++++ Exercise material

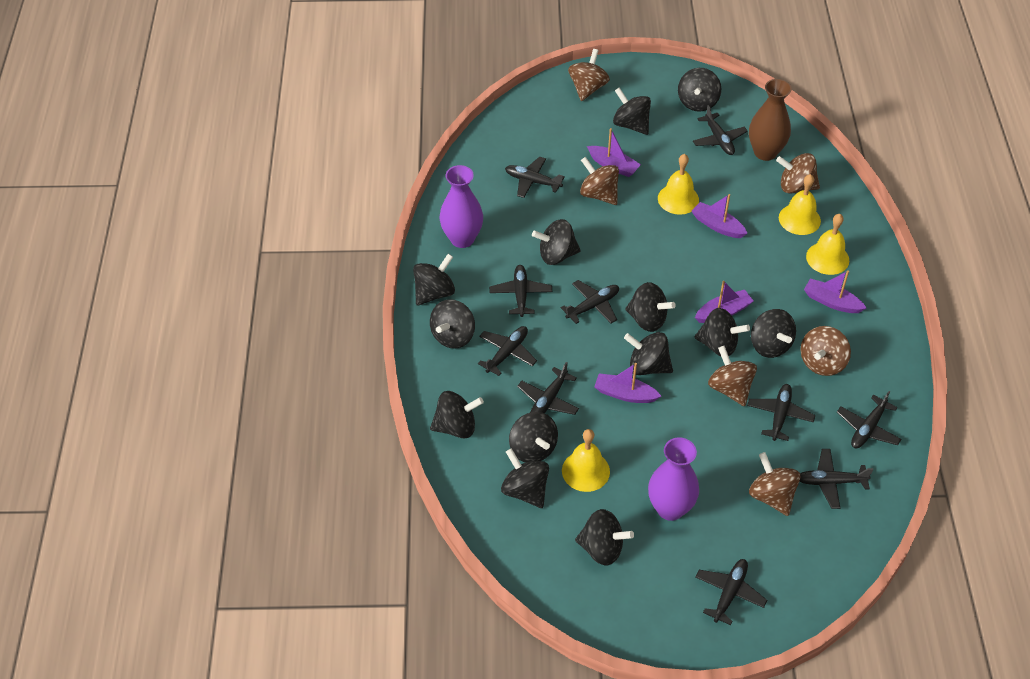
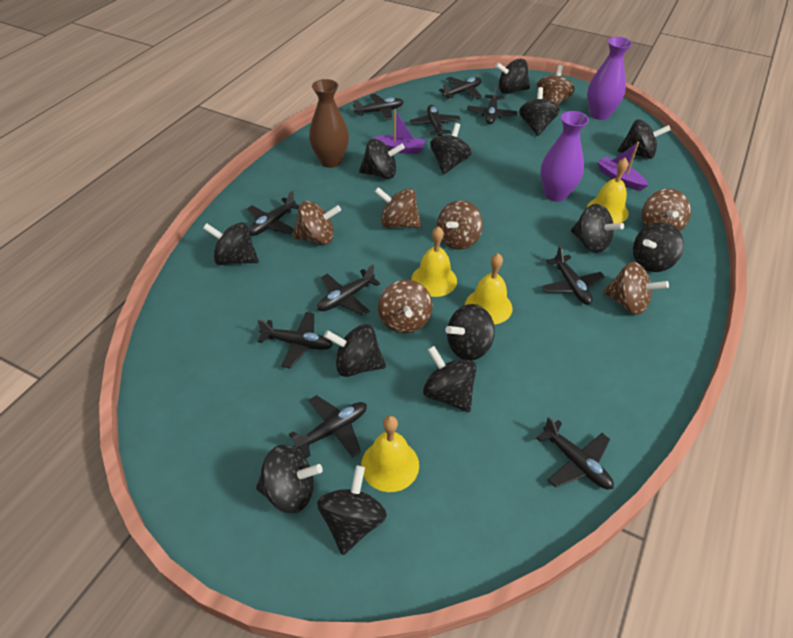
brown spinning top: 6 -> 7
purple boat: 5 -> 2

++++++++
++++ Exercise material

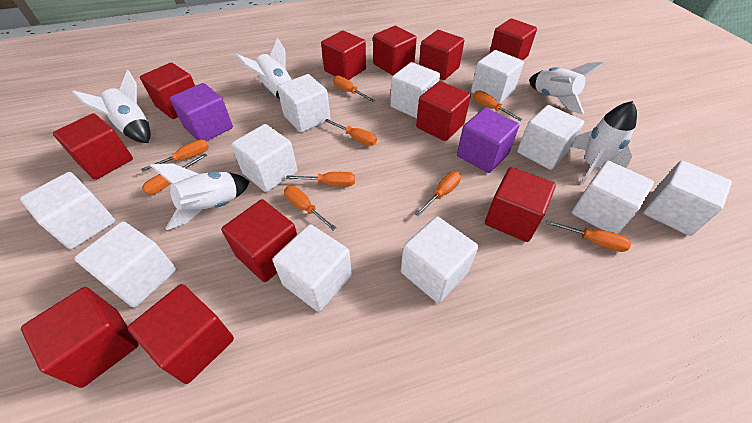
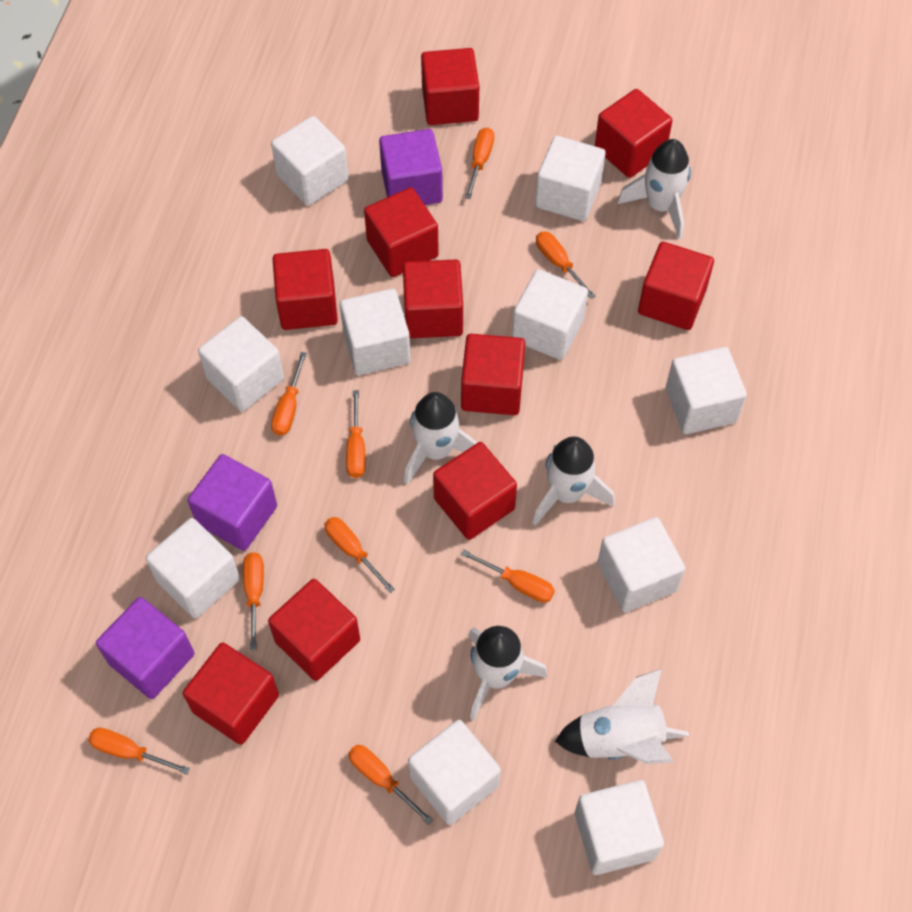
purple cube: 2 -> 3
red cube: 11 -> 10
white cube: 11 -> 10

++++++++

== Problem requirements ==
For the string "cube", return every line of the data where it appears.

== Worked solution ==
purple cube: 2 -> 3
red cube: 11 -> 10
white cube: 11 -> 10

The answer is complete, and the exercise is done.